**** Data records

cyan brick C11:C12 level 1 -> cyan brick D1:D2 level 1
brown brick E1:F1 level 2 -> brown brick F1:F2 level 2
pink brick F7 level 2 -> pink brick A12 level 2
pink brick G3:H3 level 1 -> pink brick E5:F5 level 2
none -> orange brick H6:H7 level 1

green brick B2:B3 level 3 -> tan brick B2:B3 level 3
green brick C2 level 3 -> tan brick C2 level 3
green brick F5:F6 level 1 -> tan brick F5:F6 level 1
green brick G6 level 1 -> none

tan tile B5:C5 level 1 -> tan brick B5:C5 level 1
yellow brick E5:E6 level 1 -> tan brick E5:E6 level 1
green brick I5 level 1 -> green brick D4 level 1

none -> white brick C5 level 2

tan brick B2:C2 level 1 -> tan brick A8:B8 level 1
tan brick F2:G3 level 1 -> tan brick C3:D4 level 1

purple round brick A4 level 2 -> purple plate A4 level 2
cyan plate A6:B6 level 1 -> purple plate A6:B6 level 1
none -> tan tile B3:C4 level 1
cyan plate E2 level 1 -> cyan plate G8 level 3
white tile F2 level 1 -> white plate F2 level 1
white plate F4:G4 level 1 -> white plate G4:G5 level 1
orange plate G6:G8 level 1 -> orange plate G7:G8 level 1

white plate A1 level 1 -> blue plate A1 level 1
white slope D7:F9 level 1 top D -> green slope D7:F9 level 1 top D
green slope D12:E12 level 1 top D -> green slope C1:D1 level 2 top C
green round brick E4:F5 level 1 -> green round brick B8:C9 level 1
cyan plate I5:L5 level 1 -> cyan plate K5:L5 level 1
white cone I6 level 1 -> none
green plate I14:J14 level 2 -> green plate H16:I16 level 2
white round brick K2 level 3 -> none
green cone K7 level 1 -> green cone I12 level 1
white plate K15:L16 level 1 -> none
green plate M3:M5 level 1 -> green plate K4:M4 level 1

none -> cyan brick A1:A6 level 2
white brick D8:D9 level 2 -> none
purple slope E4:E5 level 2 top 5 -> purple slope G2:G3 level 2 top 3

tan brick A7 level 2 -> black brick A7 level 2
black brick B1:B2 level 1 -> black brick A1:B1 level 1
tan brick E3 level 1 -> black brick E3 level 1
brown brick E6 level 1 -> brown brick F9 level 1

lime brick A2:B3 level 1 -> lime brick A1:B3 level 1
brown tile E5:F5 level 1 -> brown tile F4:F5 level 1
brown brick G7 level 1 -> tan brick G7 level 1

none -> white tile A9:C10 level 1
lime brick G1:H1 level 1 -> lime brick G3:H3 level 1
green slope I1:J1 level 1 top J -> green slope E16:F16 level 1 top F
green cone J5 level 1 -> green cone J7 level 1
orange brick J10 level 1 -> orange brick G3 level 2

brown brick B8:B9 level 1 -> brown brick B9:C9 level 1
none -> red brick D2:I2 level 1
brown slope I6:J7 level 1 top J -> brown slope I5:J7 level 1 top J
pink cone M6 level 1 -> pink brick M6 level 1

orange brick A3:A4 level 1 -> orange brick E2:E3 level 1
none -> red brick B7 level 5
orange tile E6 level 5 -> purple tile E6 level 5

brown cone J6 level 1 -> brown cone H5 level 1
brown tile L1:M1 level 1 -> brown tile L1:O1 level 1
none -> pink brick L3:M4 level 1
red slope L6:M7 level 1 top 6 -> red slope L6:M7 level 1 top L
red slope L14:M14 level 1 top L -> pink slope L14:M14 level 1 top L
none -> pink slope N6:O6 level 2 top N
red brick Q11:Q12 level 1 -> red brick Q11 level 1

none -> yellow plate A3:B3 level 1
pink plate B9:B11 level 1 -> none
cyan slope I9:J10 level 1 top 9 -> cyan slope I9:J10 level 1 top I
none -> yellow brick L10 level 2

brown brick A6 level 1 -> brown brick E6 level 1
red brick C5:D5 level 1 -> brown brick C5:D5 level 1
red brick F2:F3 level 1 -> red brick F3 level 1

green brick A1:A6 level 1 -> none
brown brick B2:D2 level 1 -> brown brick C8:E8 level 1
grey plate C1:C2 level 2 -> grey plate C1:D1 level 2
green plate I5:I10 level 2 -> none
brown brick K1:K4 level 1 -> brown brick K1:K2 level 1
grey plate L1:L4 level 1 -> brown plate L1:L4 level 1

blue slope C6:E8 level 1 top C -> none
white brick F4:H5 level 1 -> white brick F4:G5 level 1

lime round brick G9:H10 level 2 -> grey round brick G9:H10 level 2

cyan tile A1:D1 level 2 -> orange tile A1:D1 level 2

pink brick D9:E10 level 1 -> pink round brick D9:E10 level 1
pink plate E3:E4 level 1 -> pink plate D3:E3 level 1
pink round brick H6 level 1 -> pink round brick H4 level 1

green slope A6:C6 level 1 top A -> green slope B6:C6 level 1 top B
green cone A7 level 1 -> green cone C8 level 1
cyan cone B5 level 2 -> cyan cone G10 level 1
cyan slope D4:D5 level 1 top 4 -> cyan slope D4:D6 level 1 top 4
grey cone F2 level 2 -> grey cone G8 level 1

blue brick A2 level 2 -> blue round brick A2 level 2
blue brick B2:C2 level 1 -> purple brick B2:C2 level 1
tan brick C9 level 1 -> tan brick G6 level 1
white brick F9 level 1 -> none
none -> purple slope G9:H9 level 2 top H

********

What is required: Write out every entry above exactly as given.

Result of this task:
cyan brick C11:C12 level 1 -> cyan brick D1:D2 level 1
brown brick E1:F1 level 2 -> brown brick F1:F2 level 2
pink brick F7 level 2 -> pink brick A12 level 2
pink brick G3:H3 level 1 -> pink brick E5:F5 level 2
none -> orange brick H6:H7 level 1

green brick B2:B3 level 3 -> tan brick B2:B3 level 3
green brick C2 level 3 -> tan brick C2 level 3
green brick F5:F6 level 1 -> tan brick F5:F6 level 1
green brick G6 level 1 -> none

tan tile B5:C5 level 1 -> tan brick B5:C5 level 1
yellow brick E5:E6 level 1 -> tan brick E5:E6 level 1
green brick I5 level 1 -> green brick D4 level 1

none -> white brick C5 level 2

tan brick B2:C2 level 1 -> tan brick A8:B8 level 1
tan brick F2:G3 level 1 -> tan brick C3:D4 level 1

purple round brick A4 level 2 -> purple plate A4 level 2
cyan plate A6:B6 level 1 -> purple plate A6:B6 level 1
none -> tan tile B3:C4 level 1
cyan plate E2 level 1 -> cyan plate G8 level 3
white tile F2 level 1 -> white plate F2 level 1
white plate F4:G4 level 1 -> white plate G4:G5 level 1
orange plate G6:G8 level 1 -> orange plate G7:G8 level 1

white plate A1 level 1 -> blue plate A1 level 1
white slope D7:F9 level 1 top D -> green slope D7:F9 level 1 top D
green slope D12:E12 level 1 top D -> green slope C1:D1 level 2 top C
green round brick E4:F5 level 1 -> green round brick B8:C9 level 1
cyan plate I5:L5 level 1 -> cyan plate K5:L5 level 1
white cone I6 level 1 -> none
green plate I14:J14 level 2 -> green plate H16:I16 level 2
white round brick K2 level 3 -> none
green cone K7 level 1 -> green cone I12 level 1
white plate K15:L16 level 1 -> none
green plate M3:M5 level 1 -> green plate K4:M4 level 1

none -> cyan brick A1:A6 level 2
white brick D8:D9 level 2 -> none
purple slope E4:E5 level 2 top 5 -> purple slope G2:G3 level 2 top 3

tan brick A7 level 2 -> black brick A7 level 2
black brick B1:B2 level 1 -> black brick A1:B1 level 1
tan brick E3 level 1 -> black brick E3 level 1
brown brick E6 level 1 -> brown brick F9 level 1

lime brick A2:B3 level 1 -> lime brick A1:B3 level 1
brown tile E5:F5 level 1 -> brown tile F4:F5 level 1
brown brick G7 level 1 -> tan brick G7 level 1

none -> white tile A9:C10 level 1
lime brick G1:H1 level 1 -> lime brick G3:H3 level 1
green slope I1:J1 level 1 top J -> green slope E16:F16 level 1 top F
green cone J5 level 1 -> green cone J7 level 1
orange brick J10 level 1 -> orange brick G3 level 2

brown brick B8:B9 level 1 -> brown brick B9:C9 level 1
none -> red brick D2:I2 level 1
brown slope I6:J7 level 1 top J -> brown slope I5:J7 level 1 top J
pink cone M6 level 1 -> pink brick M6 level 1

orange brick A3:A4 level 1 -> orange brick E2:E3 level 1
none -> red brick B7 level 5
orange tile E6 level 5 -> purple tile E6 level 5

brown cone J6 level 1 -> brown cone H5 level 1
brown tile L1:M1 level 1 -> brown tile L1:O1 level 1
none -> pink brick L3:M4 level 1
red slope L6:M7 level 1 top 6 -> red slope L6:M7 level 1 top L
red slope L14:M14 level 1 top L -> pink slope L14:M14 level 1 top L
none -> pink slope N6:O6 level 2 top N
red brick Q11:Q12 level 1 -> red brick Q11 level 1

none -> yellow plate A3:B3 level 1
pink plate B9:B11 level 1 -> none
cyan slope I9:J10 level 1 top 9 -> cyan slope I9:J10 level 1 top I
none -> yellow brick L10 level 2

brown brick A6 level 1 -> brown brick E6 level 1
red brick C5:D5 level 1 -> brown brick C5:D5 level 1
red brick F2:F3 level 1 -> red brick F3 level 1

green brick A1:A6 level 1 -> none
brown brick B2:D2 level 1 -> brown brick C8:E8 level 1
grey plate C1:C2 level 2 -> grey plate C1:D1 level 2
green plate I5:I10 level 2 -> none
brown brick K1:K4 level 1 -> brown brick K1:K2 level 1
grey plate L1:L4 level 1 -> brown plate L1:L4 level 1

blue slope C6:E8 level 1 top C -> none
white brick F4:H5 level 1 -> white brick F4:G5 level 1

lime round brick G9:H10 level 2 -> grey round brick G9:H10 level 2

cyan tile A1:D1 level 2 -> orange tile A1:D1 level 2

pink brick D9:E10 level 1 -> pink round brick D9:E10 level 1
pink plate E3:E4 level 1 -> pink plate D3:E3 level 1
pink round brick H6 level 1 -> pink round brick H4 level 1

green slope A6:C6 level 1 top A -> green slope B6:C6 level 1 top B
green cone A7 level 1 -> green cone C8 level 1
cyan cone B5 level 2 -> cyan cone G10 level 1
cyan slope D4:D5 level 1 top 4 -> cyan slope D4:D6 level 1 top 4
grey cone F2 level 2 -> grey cone G8 level 1

blue brick A2 level 2 -> blue round brick A2 level 2
blue brick B2:C2 level 1 -> purple brick B2:C2 level 1
tan brick C9 level 1 -> tan brick G6 level 1
white brick F9 level 1 -> none
none -> purple slope G9:H9 level 2 top H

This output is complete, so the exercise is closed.